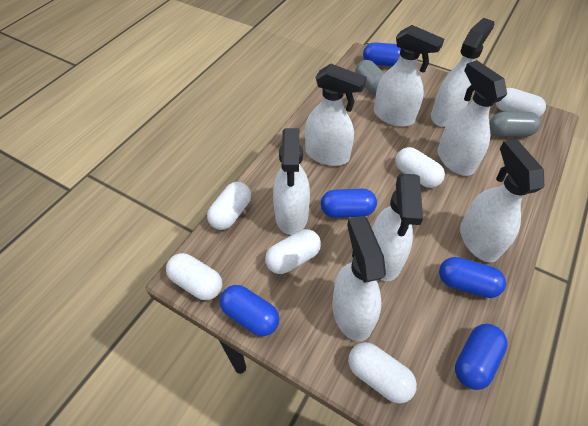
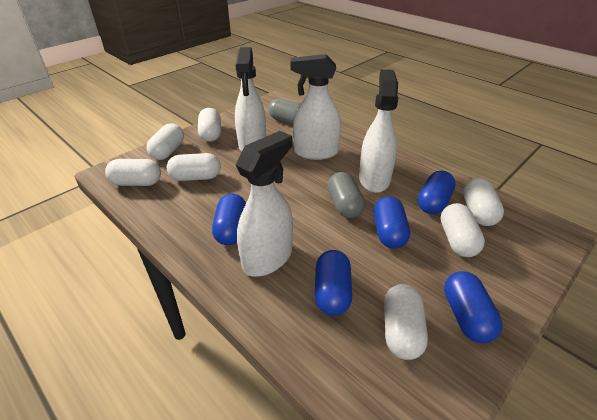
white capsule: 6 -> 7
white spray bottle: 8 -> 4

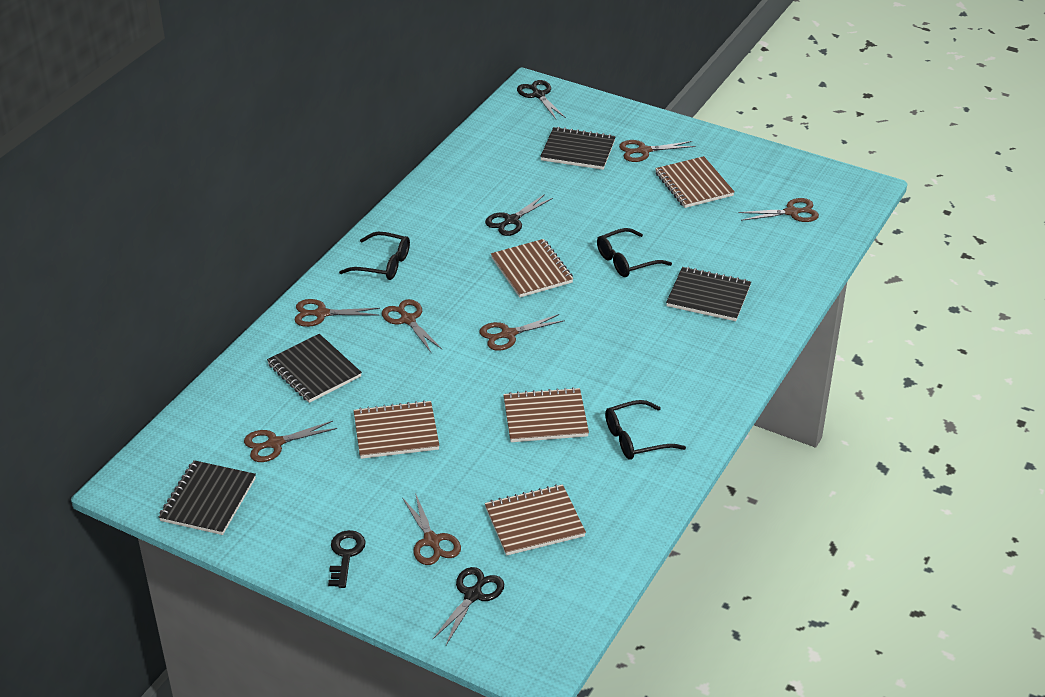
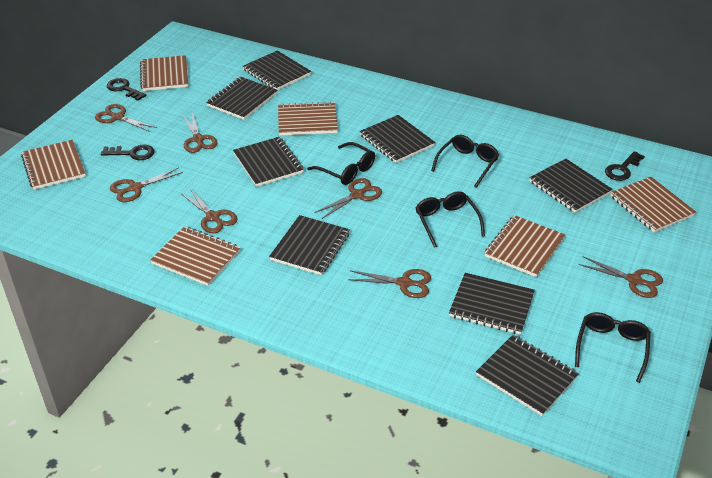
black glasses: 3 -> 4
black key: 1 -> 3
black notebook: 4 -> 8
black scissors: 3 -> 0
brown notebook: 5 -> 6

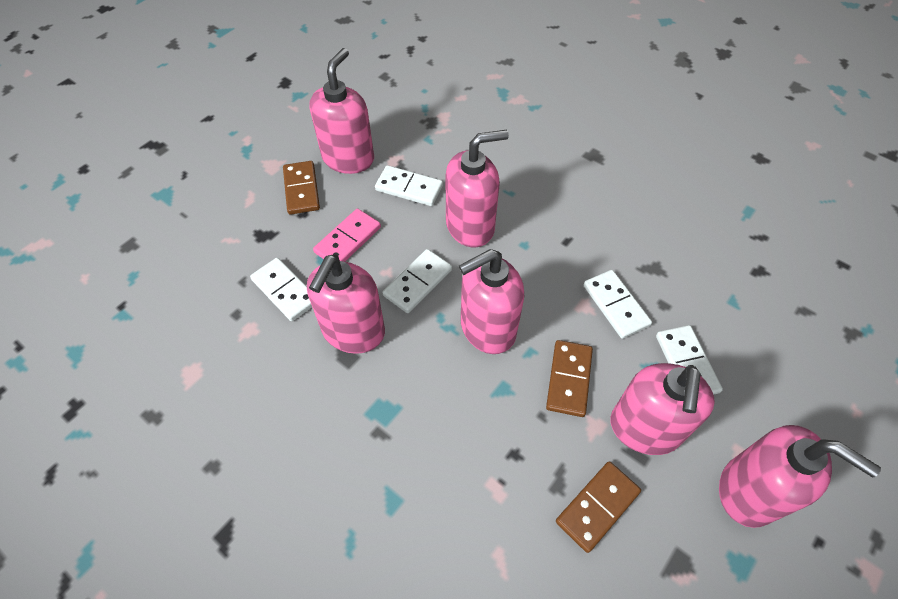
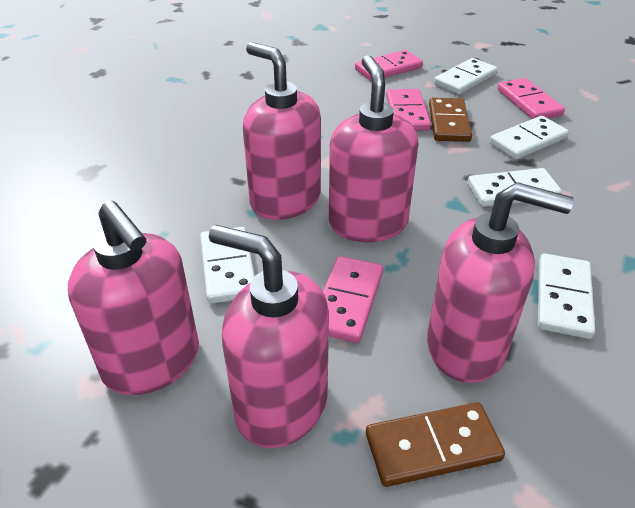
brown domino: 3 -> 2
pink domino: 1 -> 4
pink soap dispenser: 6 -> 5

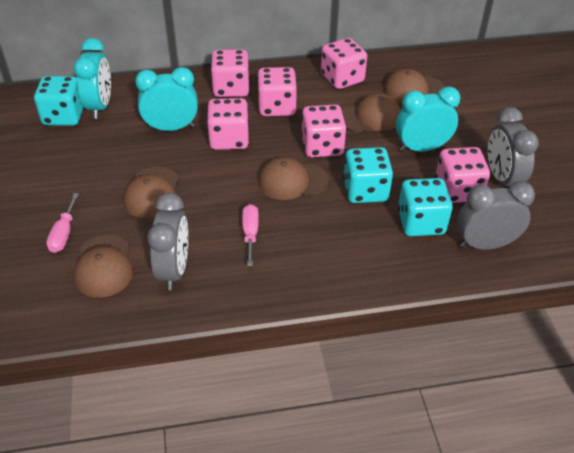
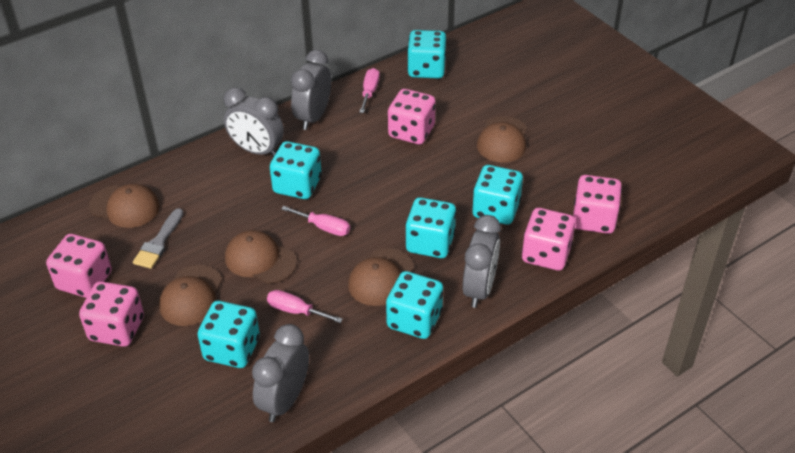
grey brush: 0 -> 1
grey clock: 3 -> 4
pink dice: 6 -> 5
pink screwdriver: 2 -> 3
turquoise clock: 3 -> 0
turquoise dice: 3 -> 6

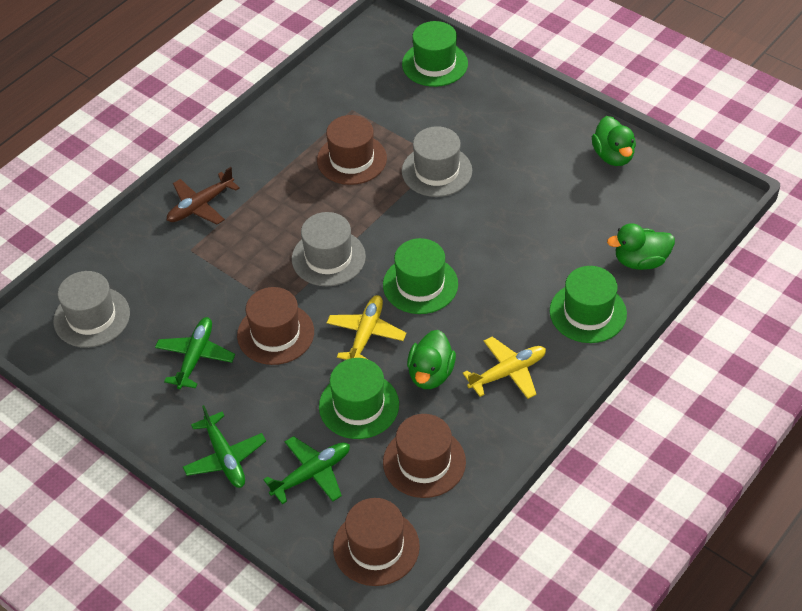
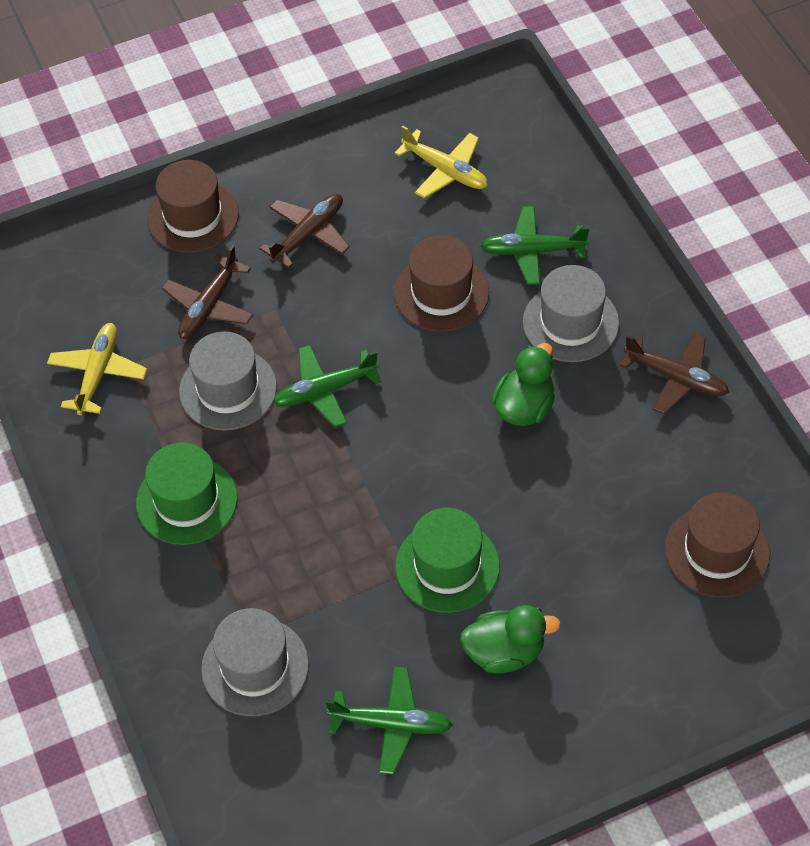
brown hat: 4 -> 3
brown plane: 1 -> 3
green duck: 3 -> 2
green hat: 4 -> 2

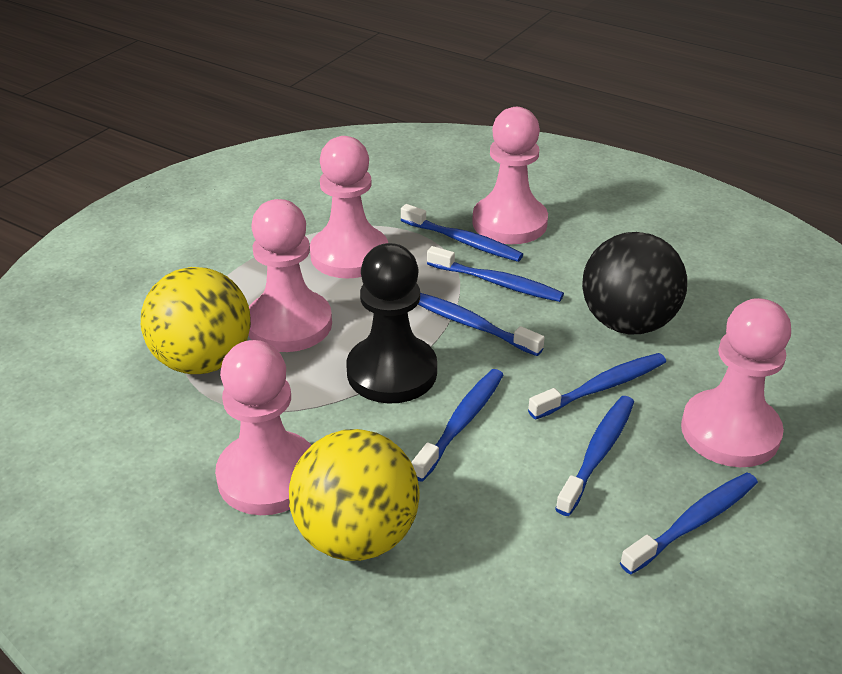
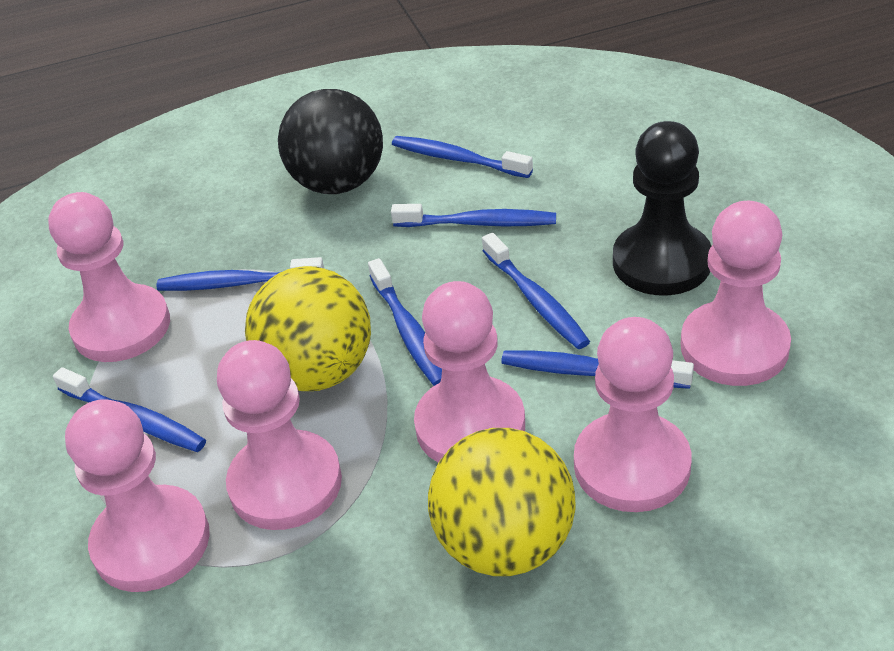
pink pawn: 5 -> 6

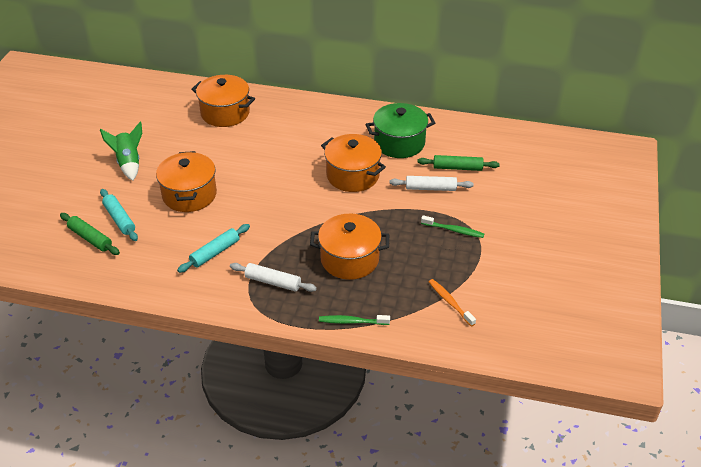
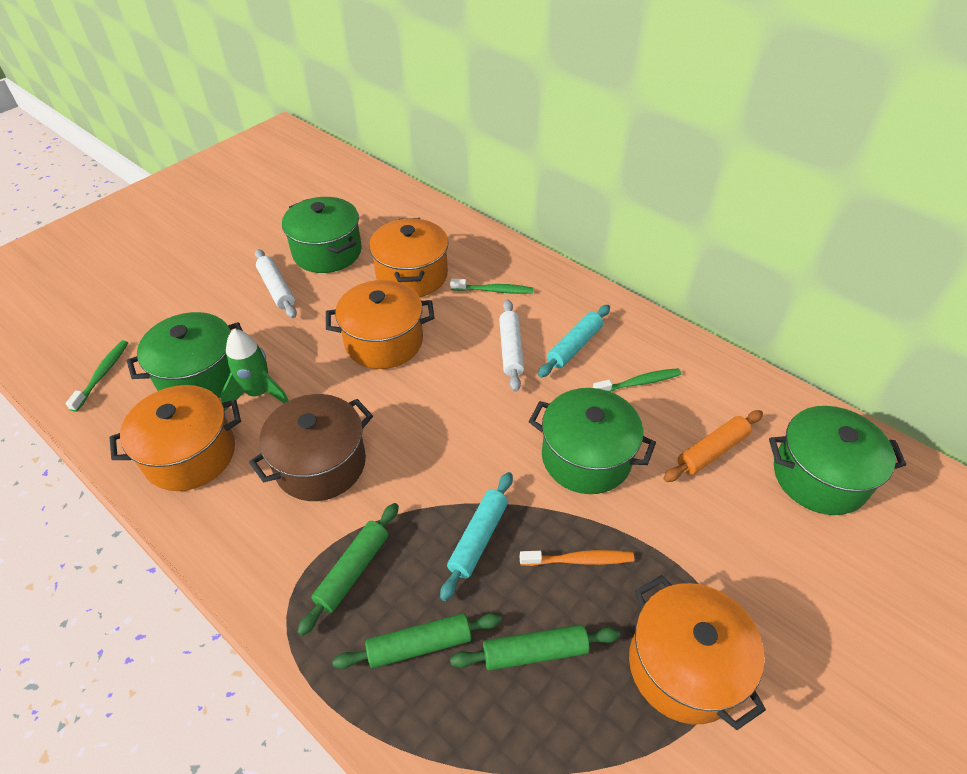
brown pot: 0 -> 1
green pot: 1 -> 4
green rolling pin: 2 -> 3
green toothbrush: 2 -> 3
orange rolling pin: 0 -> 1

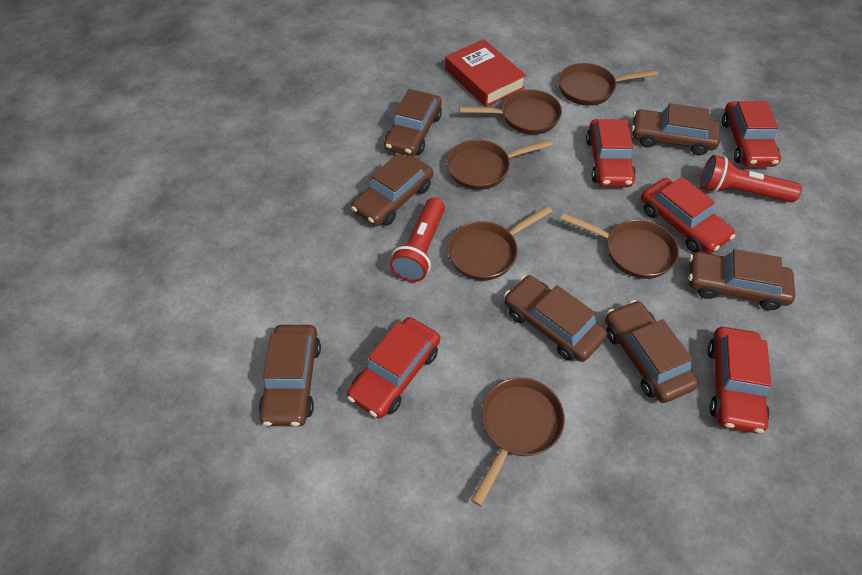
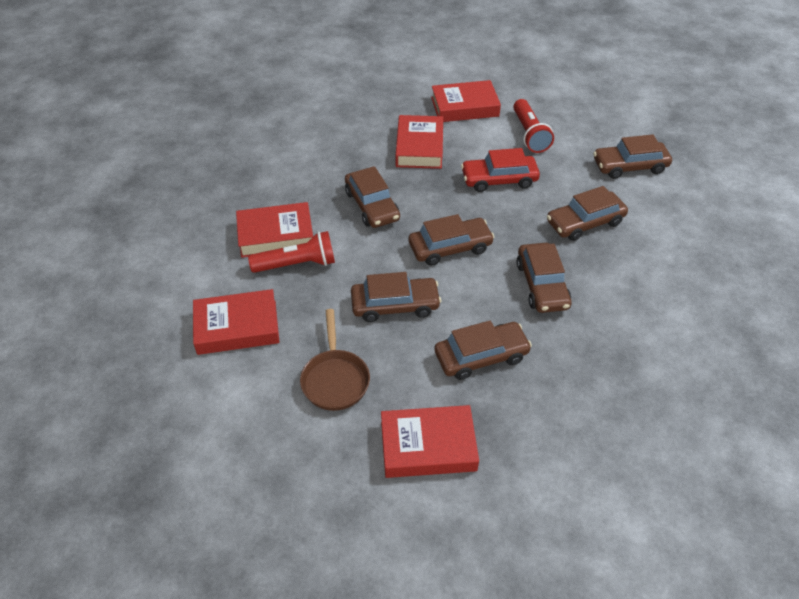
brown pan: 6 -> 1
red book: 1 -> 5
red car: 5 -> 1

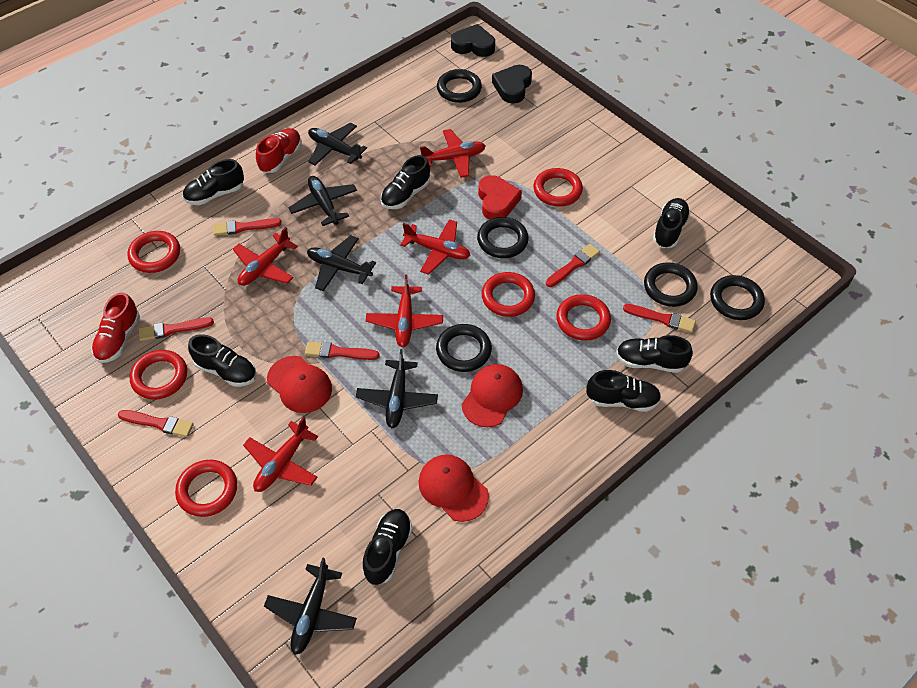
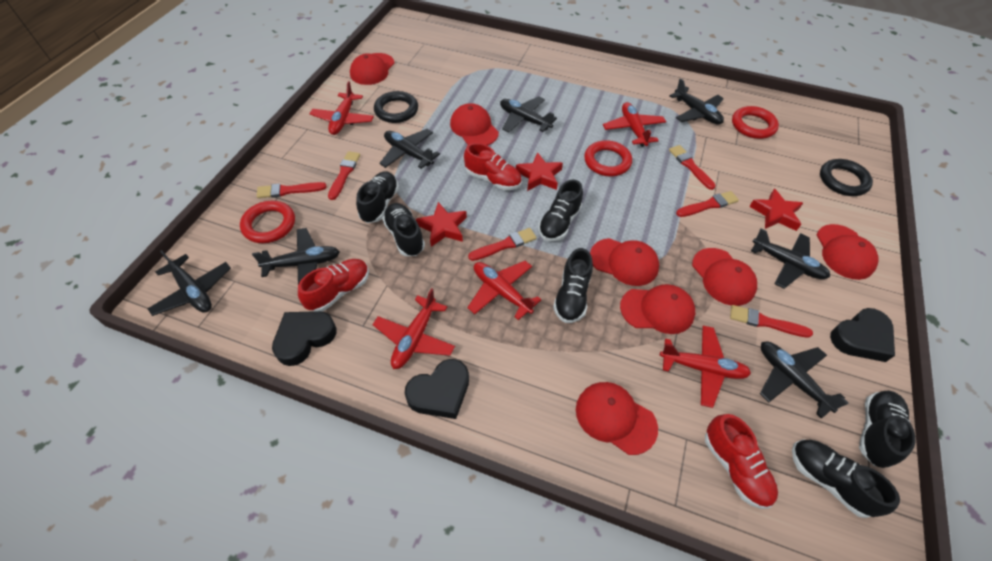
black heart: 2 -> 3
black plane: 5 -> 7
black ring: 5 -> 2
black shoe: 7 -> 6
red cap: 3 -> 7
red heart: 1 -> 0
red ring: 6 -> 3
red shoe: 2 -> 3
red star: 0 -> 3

******************************

▸ Work task
Copy out all lines of the material containing the word "green".

▸ Solution to this exercise
green duck: 3 -> 2
green hat: 4 -> 2
green pot: 1 -> 4
green rolling pin: 2 -> 3
green toothbrush: 2 -> 3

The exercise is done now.